Object state comparisons
━━━━━━

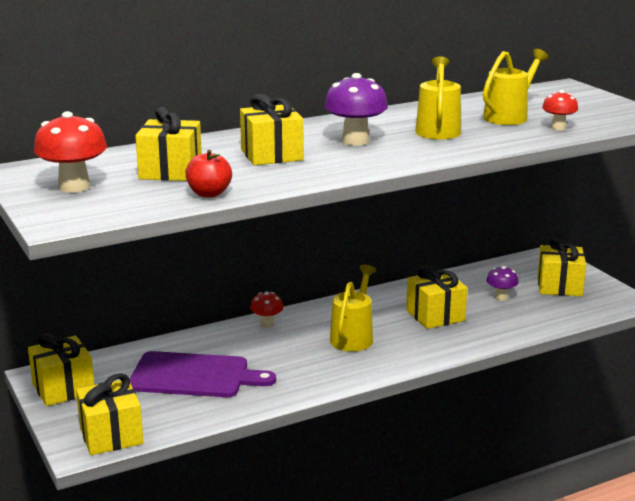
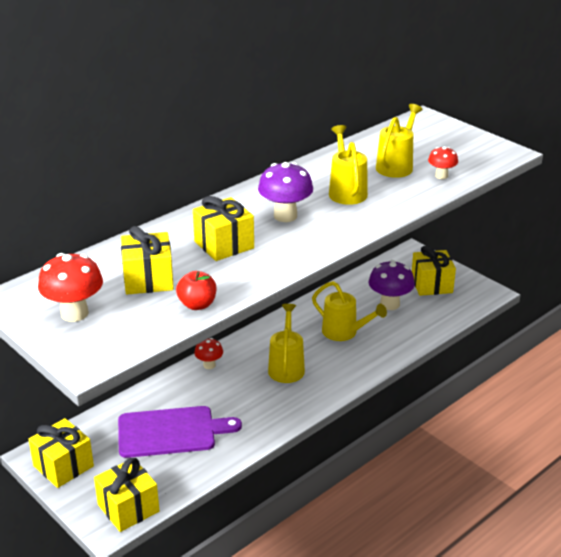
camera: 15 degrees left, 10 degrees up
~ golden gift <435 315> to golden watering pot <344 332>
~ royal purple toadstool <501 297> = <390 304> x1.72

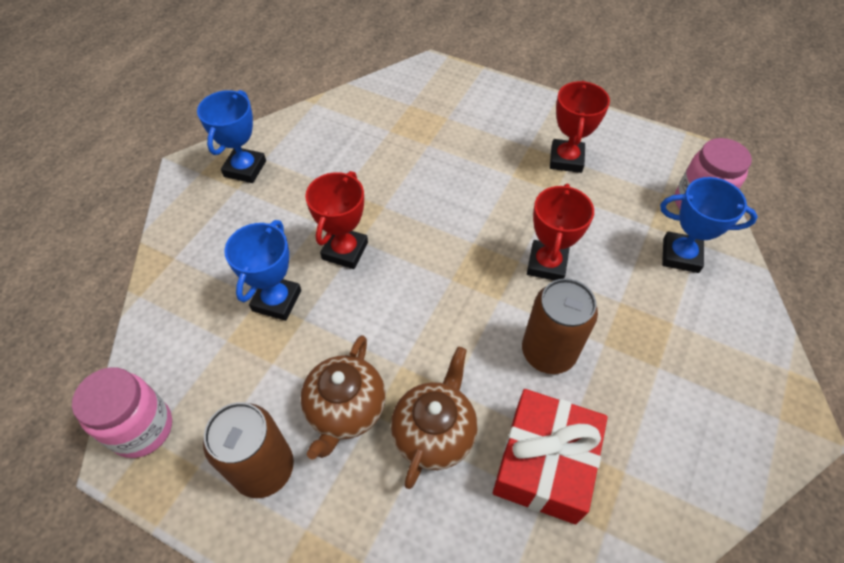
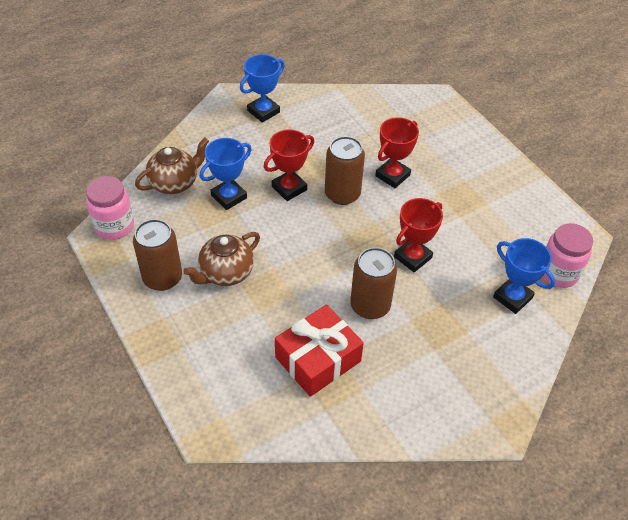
camera: 30 degrees right, 5 degrees down
~ dark brown china teapot <434 433> to <175 183>
+ dark brown tin <342 194>
~ scarlet prize cup <566 159> to <392 175>

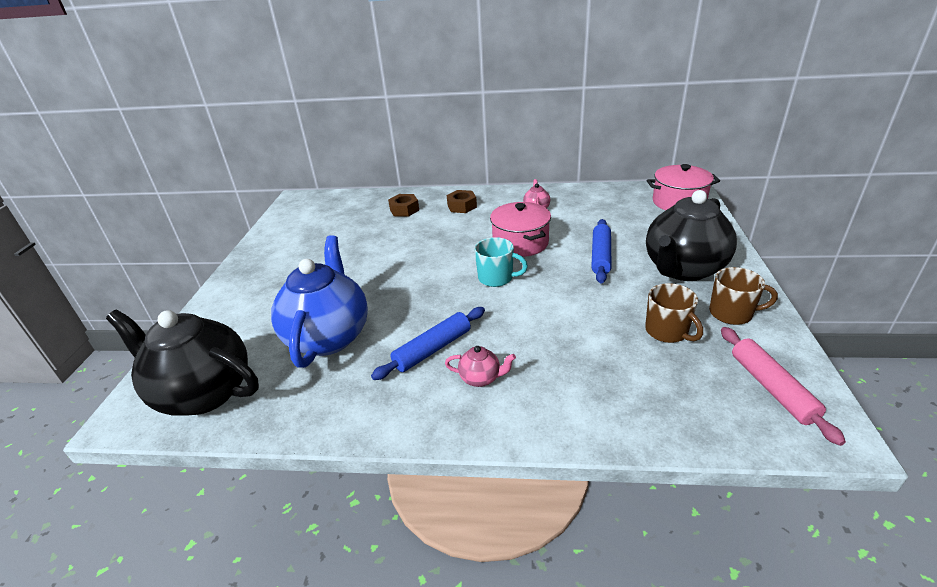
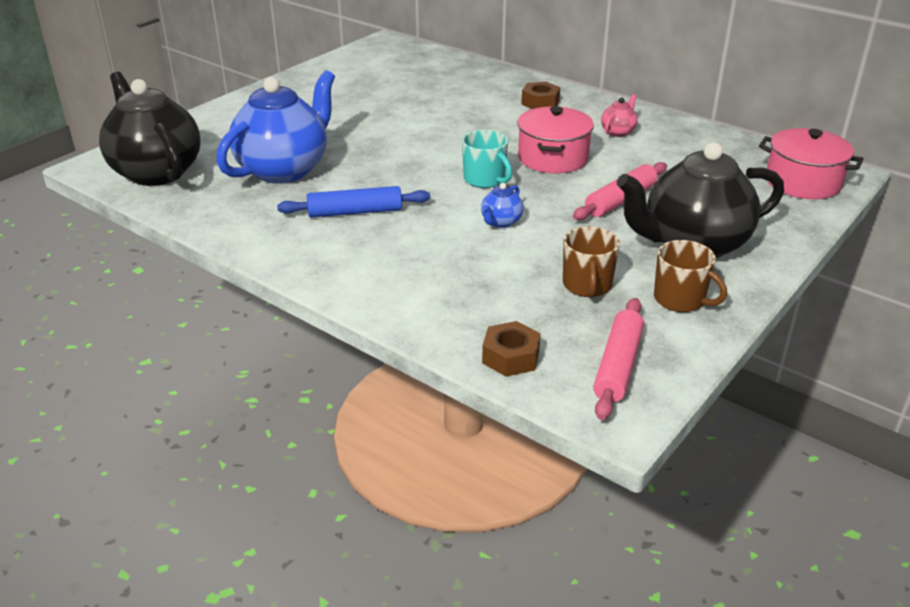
camera: 30 degrees right, 0 degrees up
+ royal blue china teapot <501 222>
~ dark brown nut <404 210> to <510 357>
~ royal blue rolling pin <601 256> to rosy rolling pin <620 200>
- rosy china teapot <481 378>

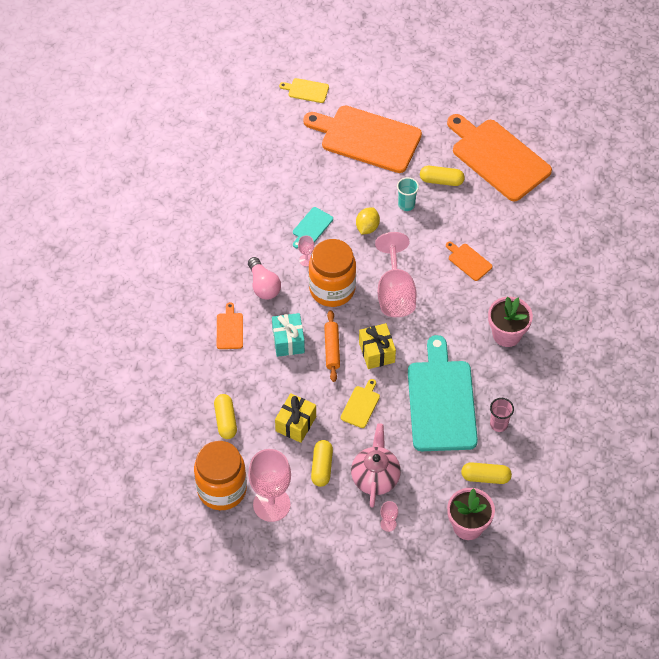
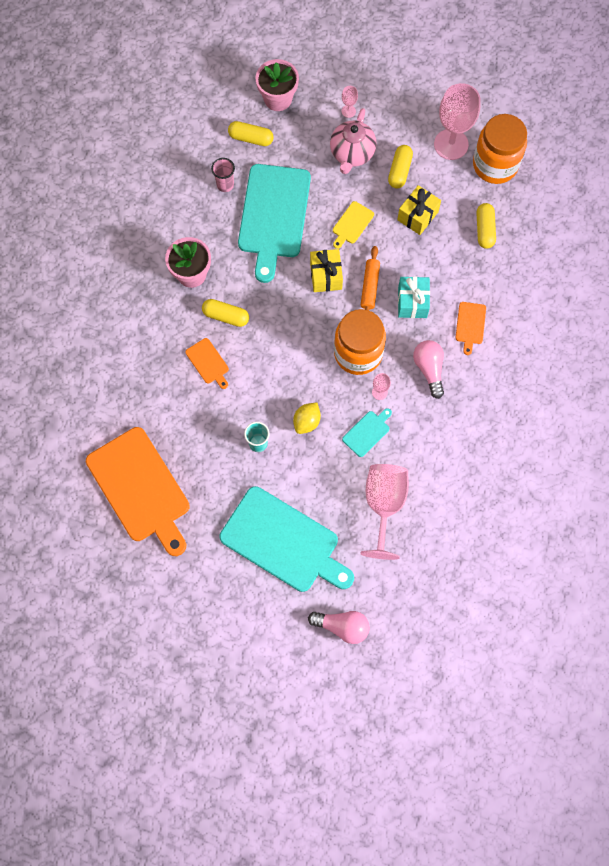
camera: 170 degrees left, 15 degrees up
~ golden pill <441 181> to <226 316>
~ bright orange bread board <367 138> to aqua bread board <283 542>
~ golden bread board <306 90> to rosy bulb <342 626>
~ rosy wine glass <395 293> to <384 505>

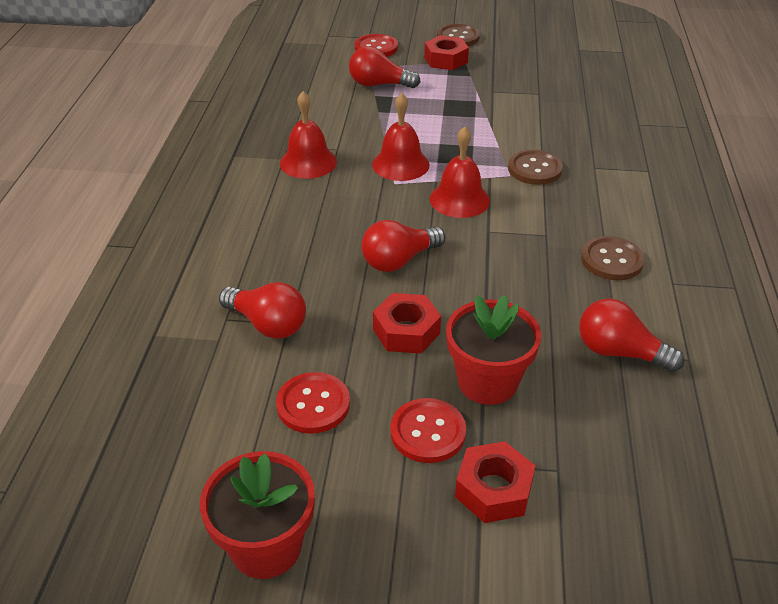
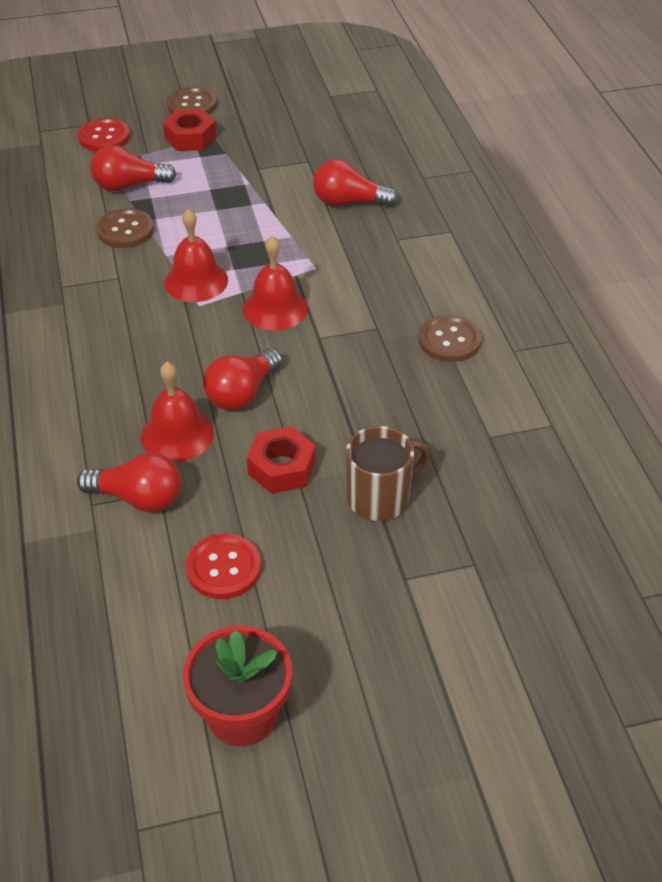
camera: 20 degrees left, 5 degrees up
~ dark brown sewing button <534 169> to <125 230>
~ scarlet school bell <308 162> to <177 434>
~ scarlet bulb <619 352> to <348 202>
~ scarlet flower pot <487 382> to dark brown mug <380 498>
- scarlet sewing button <428 432>
- scarlet nut <493 489>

━━━━━━

→ **Task brief**: Set aside each line above that includes the string "button" and report it.

→ **Result**:
~ dark brown sewing button <534 169> to <125 230>
- scarlet sewing button <428 432>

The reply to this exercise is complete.